Work to be completed: Scan the listing below. Copy each line that contains "stacking".

Source data:
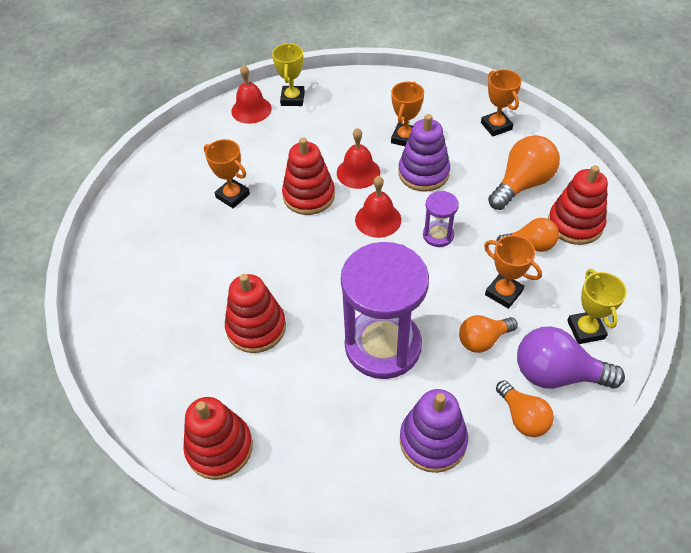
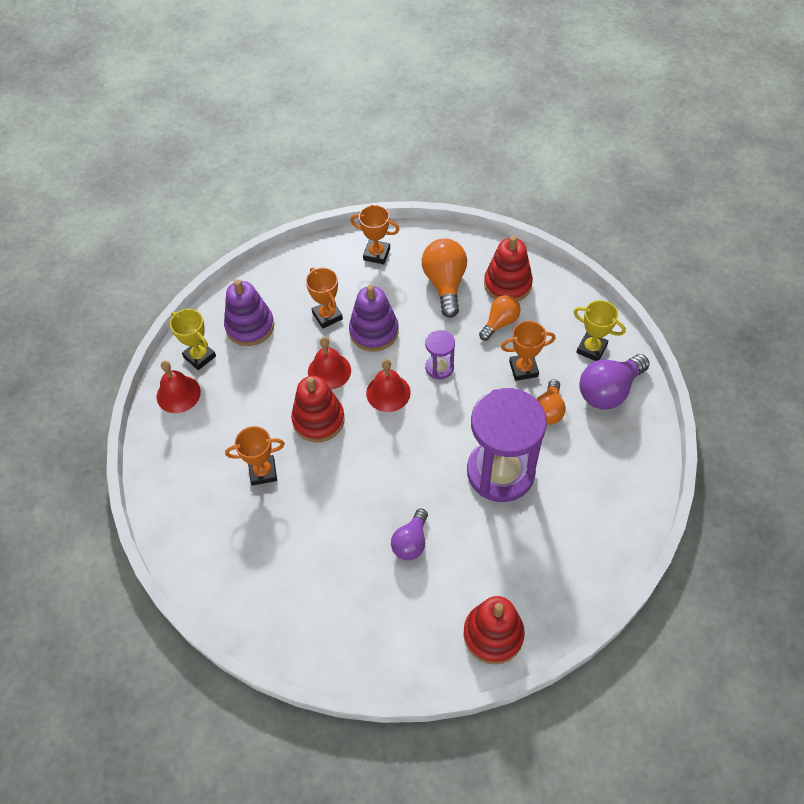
camera: 50 degrees left, 5 degrees up
(256, 327) = (411, 542): red stacking toy -> purple light bulb
(433, 440) = (597, 497): purple stacking toy -> purple stacking toy (250, 326)
(522, 417) = (622, 434): orange light bulb -> none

Solution for this task:
(256, 327) = (411, 542): red stacking toy -> purple light bulb
(433, 440) = (597, 497): purple stacking toy -> purple stacking toy (250, 326)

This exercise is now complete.